## What you should do
From the listing below, output only the lines starting at the line that has "cuchara [blanco] (no." and ending at the line that has "cámara [marrón] (no. 3 from left)", exactly as they appear, ends included.

## Supplied records

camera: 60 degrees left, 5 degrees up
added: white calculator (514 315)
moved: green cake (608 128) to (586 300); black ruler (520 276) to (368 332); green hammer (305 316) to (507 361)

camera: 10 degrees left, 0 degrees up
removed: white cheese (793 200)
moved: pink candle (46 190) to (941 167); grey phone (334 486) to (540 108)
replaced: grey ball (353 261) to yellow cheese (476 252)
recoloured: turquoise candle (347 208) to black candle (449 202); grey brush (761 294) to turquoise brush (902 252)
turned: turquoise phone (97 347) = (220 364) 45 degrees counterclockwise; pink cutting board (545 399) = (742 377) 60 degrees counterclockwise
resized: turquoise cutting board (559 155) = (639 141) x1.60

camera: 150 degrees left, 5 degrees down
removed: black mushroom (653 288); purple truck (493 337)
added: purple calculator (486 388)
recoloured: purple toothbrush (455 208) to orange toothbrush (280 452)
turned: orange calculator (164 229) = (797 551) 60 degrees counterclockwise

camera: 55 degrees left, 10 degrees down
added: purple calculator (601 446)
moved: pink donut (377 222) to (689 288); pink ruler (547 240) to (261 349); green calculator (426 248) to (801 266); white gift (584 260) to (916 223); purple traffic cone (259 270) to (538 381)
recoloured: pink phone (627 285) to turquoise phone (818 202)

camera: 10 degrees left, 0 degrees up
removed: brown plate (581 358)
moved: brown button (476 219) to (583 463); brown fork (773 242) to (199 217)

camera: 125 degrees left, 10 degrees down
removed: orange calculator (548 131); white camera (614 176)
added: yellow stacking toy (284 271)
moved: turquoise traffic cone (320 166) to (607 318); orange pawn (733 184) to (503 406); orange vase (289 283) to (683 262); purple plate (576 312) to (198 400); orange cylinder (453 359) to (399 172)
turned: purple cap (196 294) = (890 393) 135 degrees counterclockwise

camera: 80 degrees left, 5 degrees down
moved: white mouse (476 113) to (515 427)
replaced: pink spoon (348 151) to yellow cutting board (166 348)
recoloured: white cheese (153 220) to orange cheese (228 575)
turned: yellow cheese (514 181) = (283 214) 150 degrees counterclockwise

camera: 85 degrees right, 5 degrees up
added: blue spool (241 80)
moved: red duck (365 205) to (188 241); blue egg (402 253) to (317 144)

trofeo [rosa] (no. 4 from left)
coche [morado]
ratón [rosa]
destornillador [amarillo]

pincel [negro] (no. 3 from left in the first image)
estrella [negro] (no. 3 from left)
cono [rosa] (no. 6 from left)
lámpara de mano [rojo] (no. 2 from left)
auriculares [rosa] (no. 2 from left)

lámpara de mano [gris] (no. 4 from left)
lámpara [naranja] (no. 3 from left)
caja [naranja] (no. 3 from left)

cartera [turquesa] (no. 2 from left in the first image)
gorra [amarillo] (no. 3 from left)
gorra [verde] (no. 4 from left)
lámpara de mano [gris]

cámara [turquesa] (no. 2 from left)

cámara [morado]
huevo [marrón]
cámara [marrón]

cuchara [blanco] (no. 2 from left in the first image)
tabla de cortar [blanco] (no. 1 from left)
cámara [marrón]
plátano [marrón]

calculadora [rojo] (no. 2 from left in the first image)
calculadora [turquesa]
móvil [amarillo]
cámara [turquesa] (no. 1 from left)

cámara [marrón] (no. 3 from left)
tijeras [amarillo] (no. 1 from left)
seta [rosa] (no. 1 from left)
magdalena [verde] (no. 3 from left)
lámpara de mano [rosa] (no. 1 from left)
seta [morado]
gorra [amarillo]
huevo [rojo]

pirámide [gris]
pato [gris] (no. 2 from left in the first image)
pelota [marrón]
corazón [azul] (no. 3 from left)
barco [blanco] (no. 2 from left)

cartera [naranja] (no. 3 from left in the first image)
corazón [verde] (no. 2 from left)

## Exercise solution
cuchara [blanco] (no. 2 from left in the first image)
tabla de cortar [blanco] (no. 1 from left)
cámara [marrón]
plátano [marrón]

calculadora [rojo] (no. 2 from left in the first image)
calculadora [turquesa]
móvil [amarillo]
cámara [turquesa] (no. 1 from left)

cámara [marrón] (no. 3 from left)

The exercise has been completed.